◆ EXERCISE AIM: Please reproduce the data below exactly, from the first line to the last.
--------------------------------
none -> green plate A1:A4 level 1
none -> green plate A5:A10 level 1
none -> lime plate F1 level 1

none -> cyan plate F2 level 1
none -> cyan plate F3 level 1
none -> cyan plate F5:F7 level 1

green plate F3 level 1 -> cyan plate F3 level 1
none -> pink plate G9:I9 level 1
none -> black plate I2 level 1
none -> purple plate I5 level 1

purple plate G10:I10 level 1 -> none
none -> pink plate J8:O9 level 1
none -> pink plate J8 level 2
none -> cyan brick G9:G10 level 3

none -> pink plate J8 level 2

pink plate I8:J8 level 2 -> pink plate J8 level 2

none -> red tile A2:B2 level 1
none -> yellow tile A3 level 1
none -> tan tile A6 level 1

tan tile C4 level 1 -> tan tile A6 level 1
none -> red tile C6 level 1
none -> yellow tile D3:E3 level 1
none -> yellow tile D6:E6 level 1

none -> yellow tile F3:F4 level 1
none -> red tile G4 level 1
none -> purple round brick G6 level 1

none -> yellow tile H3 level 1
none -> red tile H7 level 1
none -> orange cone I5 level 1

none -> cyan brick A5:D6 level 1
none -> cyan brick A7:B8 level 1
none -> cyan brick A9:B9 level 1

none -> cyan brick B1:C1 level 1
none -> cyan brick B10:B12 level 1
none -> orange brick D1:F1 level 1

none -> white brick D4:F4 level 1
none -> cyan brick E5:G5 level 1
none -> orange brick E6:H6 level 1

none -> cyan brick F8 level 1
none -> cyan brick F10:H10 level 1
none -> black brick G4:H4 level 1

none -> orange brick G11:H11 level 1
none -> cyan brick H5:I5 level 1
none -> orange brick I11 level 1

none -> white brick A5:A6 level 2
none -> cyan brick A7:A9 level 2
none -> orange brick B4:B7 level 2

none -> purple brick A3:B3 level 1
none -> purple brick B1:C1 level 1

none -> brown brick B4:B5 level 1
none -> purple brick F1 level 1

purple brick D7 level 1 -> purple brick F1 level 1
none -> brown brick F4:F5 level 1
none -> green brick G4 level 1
--------------------------------
◆ RESPONSE TO THIS EXERCISE:
none -> green plate A1:A4 level 1
none -> green plate A5:A10 level 1
none -> lime plate F1 level 1

none -> cyan plate F2 level 1
none -> cyan plate F3 level 1
none -> cyan plate F5:F7 level 1

green plate F3 level 1 -> cyan plate F3 level 1
none -> pink plate G9:I9 level 1
none -> black plate I2 level 1
none -> purple plate I5 level 1

purple plate G10:I10 level 1 -> none
none -> pink plate J8:O9 level 1
none -> pink plate J8 level 2
none -> cyan brick G9:G10 level 3

none -> pink plate J8 level 2

pink plate I8:J8 level 2 -> pink plate J8 level 2

none -> red tile A2:B2 level 1
none -> yellow tile A3 level 1
none -> tan tile A6 level 1

tan tile C4 level 1 -> tan tile A6 level 1
none -> red tile C6 level 1
none -> yellow tile D3:E3 level 1
none -> yellow tile D6:E6 level 1

none -> yellow tile F3:F4 level 1
none -> red tile G4 level 1
none -> purple round brick G6 level 1

none -> yellow tile H3 level 1
none -> red tile H7 level 1
none -> orange cone I5 level 1

none -> cyan brick A5:D6 level 1
none -> cyan brick A7:B8 level 1
none -> cyan brick A9:B9 level 1

none -> cyan brick B1:C1 level 1
none -> cyan brick B10:B12 level 1
none -> orange brick D1:F1 level 1

none -> white brick D4:F4 level 1
none -> cyan brick E5:G5 level 1
none -> orange brick E6:H6 level 1

none -> cyan brick F8 level 1
none -> cyan brick F10:H10 level 1
none -> black brick G4:H4 level 1

none -> orange brick G11:H11 level 1
none -> cyan brick H5:I5 level 1
none -> orange brick I11 level 1

none -> white brick A5:A6 level 2
none -> cyan brick A7:A9 level 2
none -> orange brick B4:B7 level 2

none -> purple brick A3:B3 level 1
none -> purple brick B1:C1 level 1

none -> brown brick B4:B5 level 1
none -> purple brick F1 level 1

purple brick D7 level 1 -> purple brick F1 level 1
none -> brown brick F4:F5 level 1
none -> green brick G4 level 1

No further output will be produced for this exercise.